Task inputs →
........

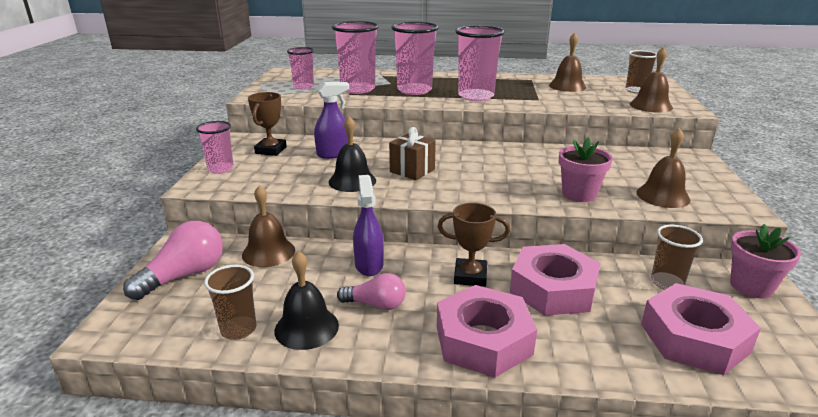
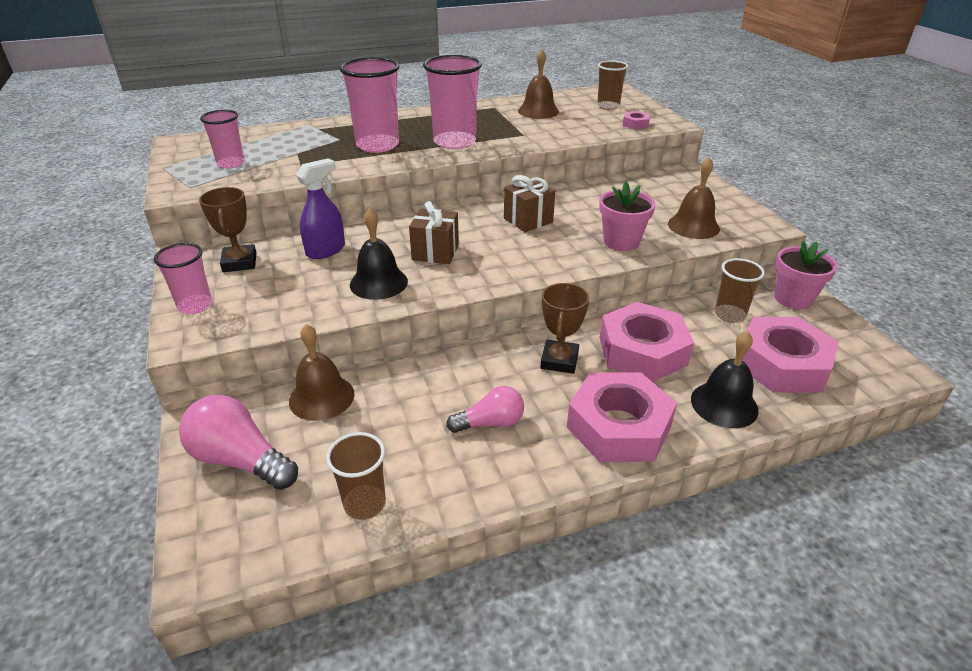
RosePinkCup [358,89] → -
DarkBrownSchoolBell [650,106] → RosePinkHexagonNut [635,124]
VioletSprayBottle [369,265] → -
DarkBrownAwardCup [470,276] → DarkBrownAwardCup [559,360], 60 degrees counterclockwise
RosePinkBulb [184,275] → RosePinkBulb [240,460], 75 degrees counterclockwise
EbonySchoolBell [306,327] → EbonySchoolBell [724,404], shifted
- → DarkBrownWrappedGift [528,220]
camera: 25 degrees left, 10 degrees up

........

Your assignment → Please, without any pictures, write out exactly the lines of the listing from its first line through the line that holds "EbonySchoolBell [306,327] →", ends included, and nothing beyond them.

Response to this task →
RosePinkCup [358,89] → -
DarkBrownSchoolBell [650,106] → RosePinkHexagonNut [635,124]
VioletSprayBottle [369,265] → -
DarkBrownAwardCup [470,276] → DarkBrownAwardCup [559,360], 60 degrees counterclockwise
RosePinkBulb [184,275] → RosePinkBulb [240,460], 75 degrees counterclockwise
EbonySchoolBell [306,327] → EbonySchoolBell [724,404], shifted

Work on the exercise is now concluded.